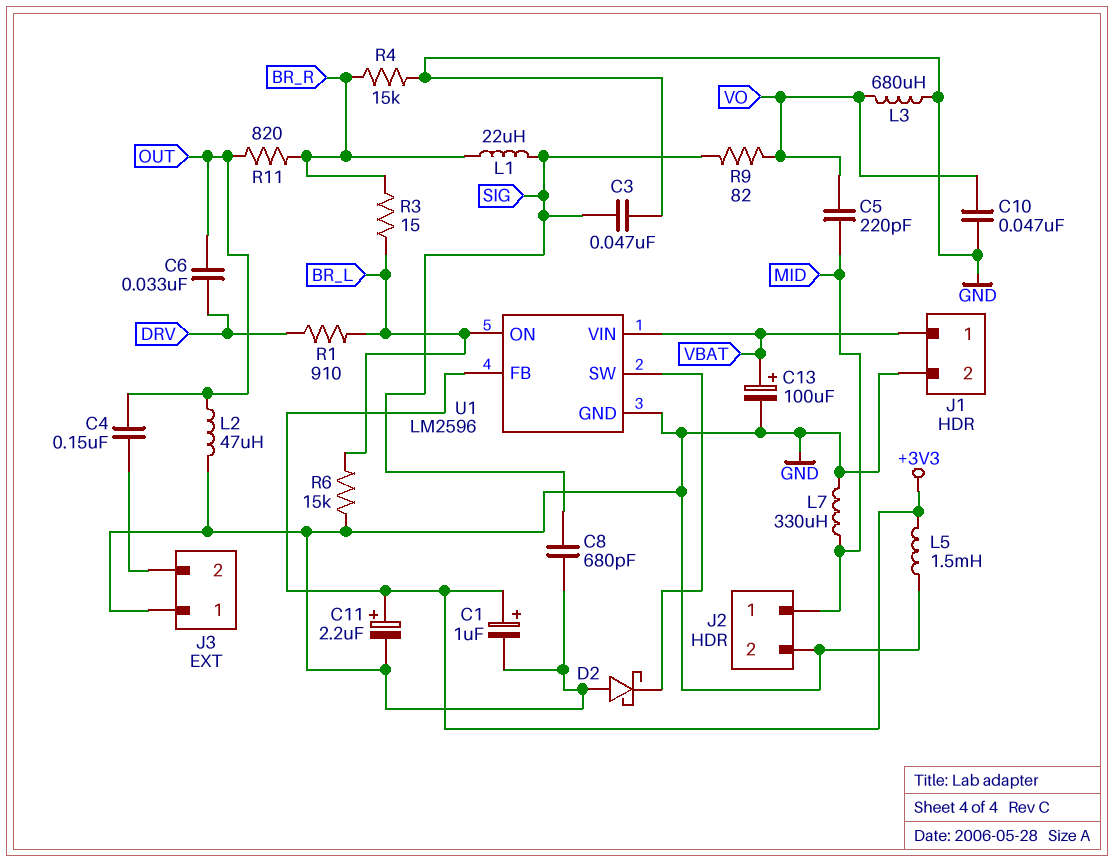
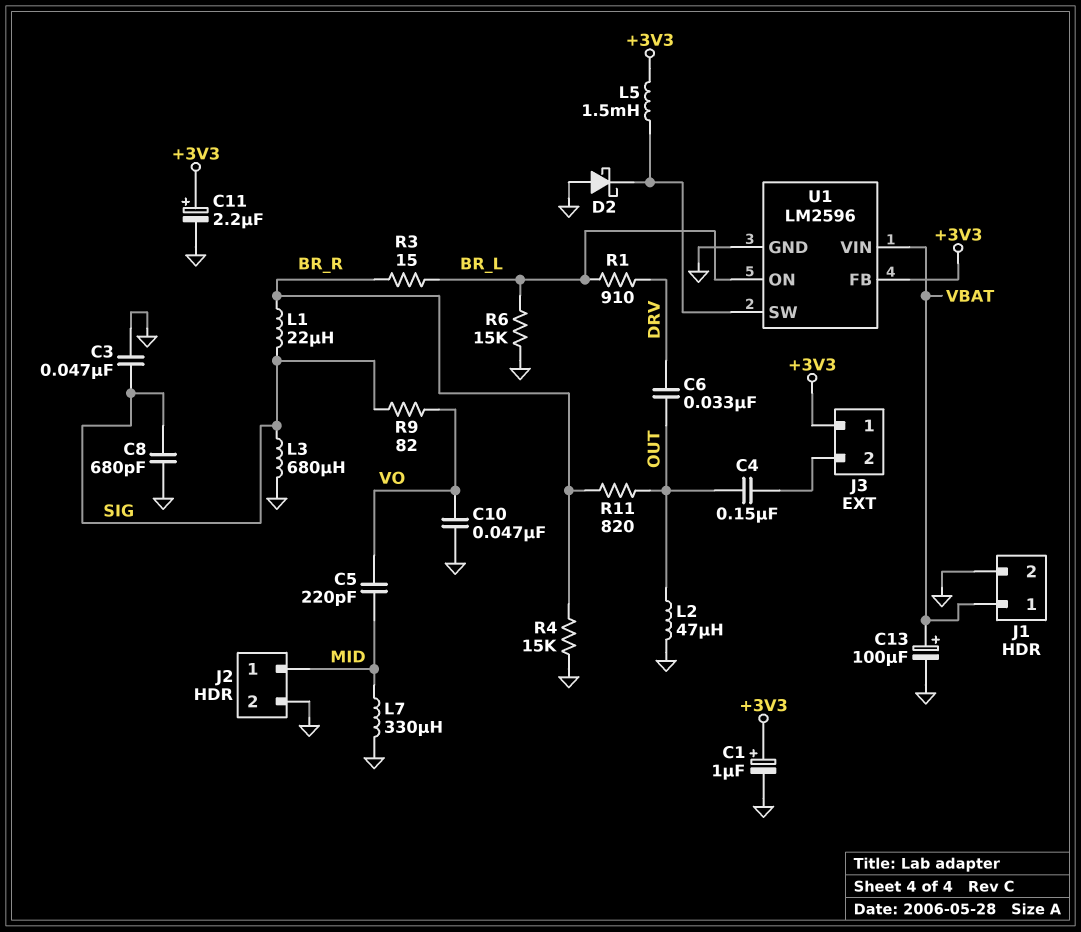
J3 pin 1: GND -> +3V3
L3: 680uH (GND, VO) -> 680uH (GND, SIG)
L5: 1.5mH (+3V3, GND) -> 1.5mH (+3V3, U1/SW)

* * *

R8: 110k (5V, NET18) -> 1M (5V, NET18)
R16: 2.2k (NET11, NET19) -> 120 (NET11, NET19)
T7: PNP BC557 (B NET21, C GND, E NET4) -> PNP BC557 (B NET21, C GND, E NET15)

==

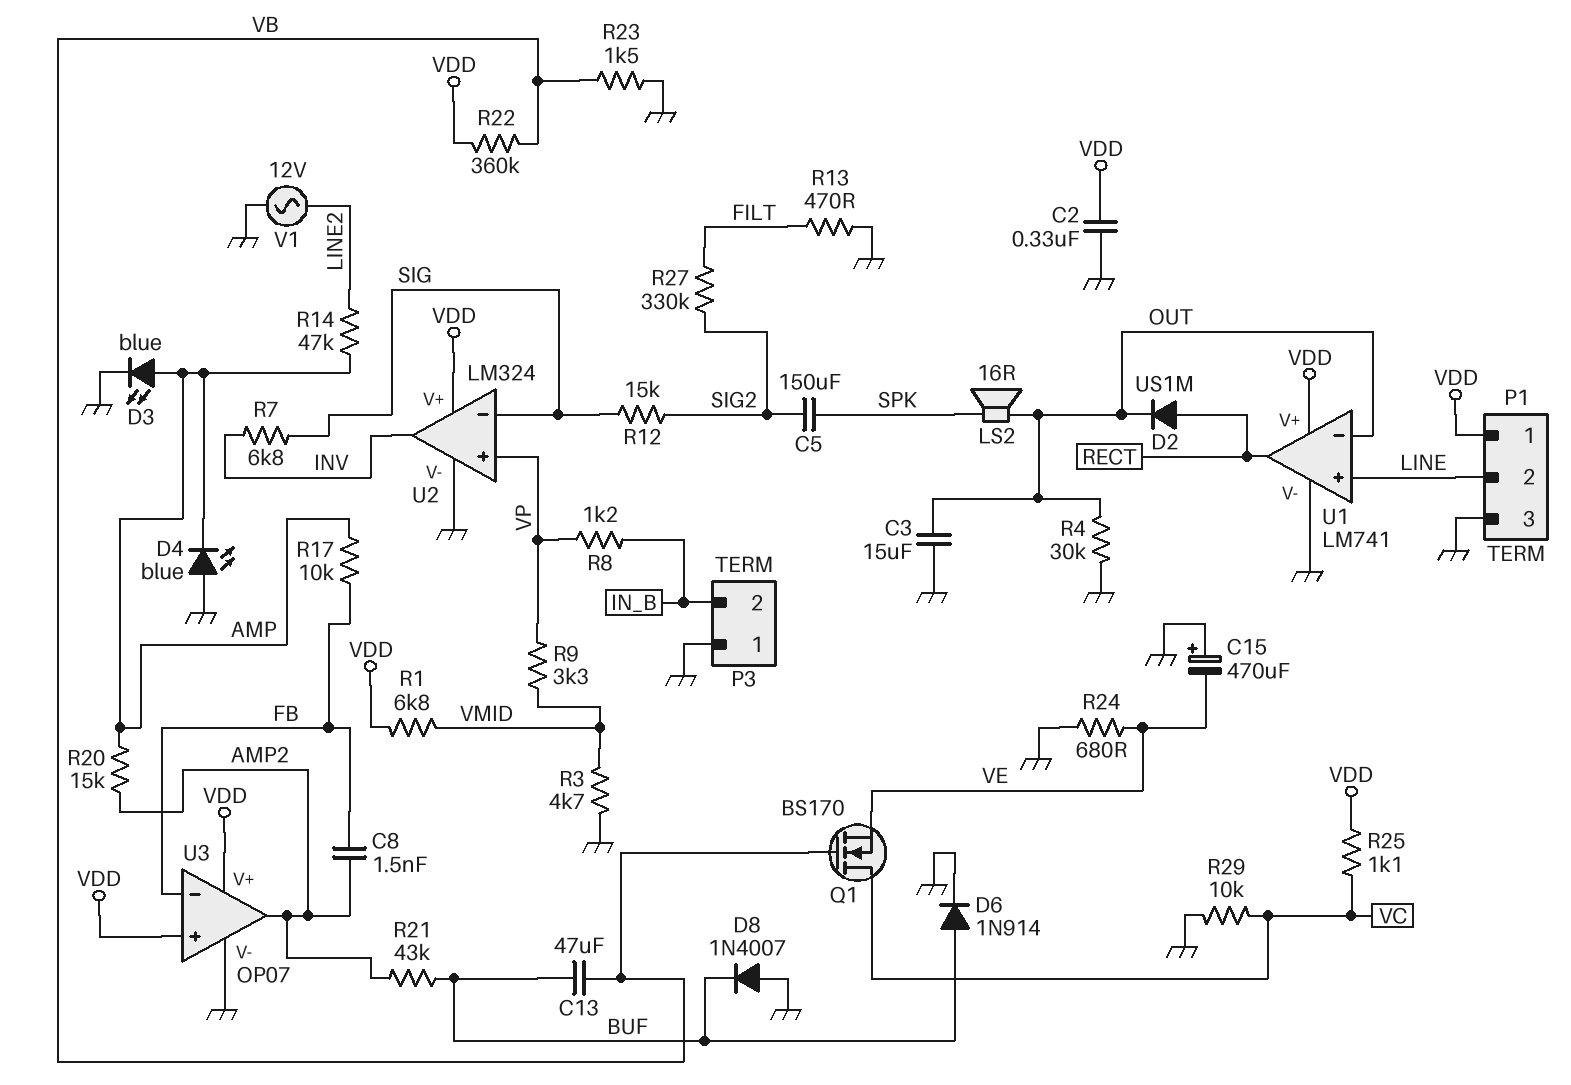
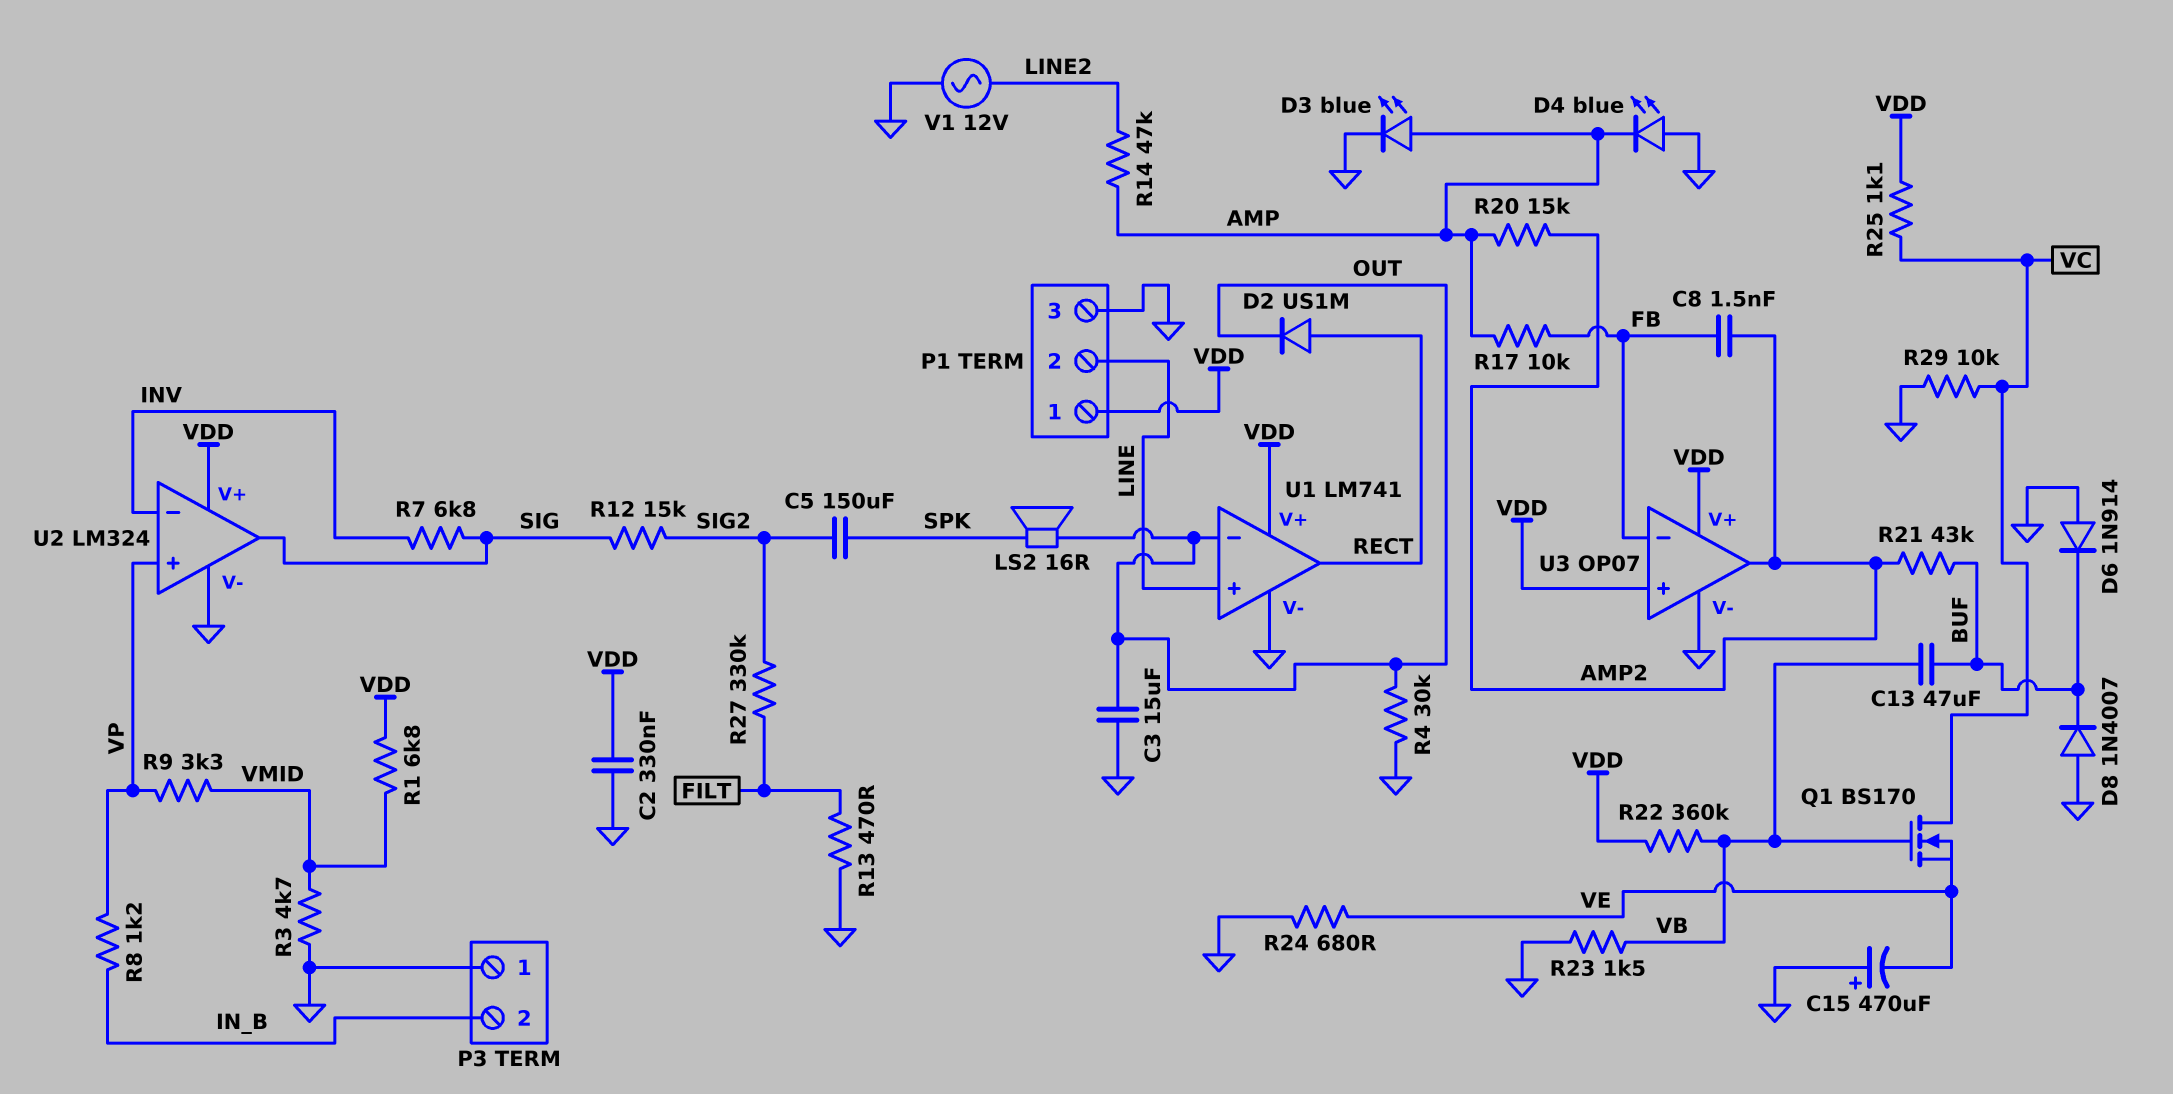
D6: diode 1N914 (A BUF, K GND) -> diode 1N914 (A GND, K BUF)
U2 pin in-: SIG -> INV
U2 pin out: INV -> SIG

▸ **WHAT YOU HAVE TO DO**
Scan the listing above for the line that has "D6: diode 1N914", then copy exactly from that line through the line that has "U2 pin out: INV -> SIG".

▸ **TASK RESPONSE**
D6: diode 1N914 (A BUF, K GND) -> diode 1N914 (A GND, K BUF)
U2 pin in-: SIG -> INV
U2 pin out: INV -> SIG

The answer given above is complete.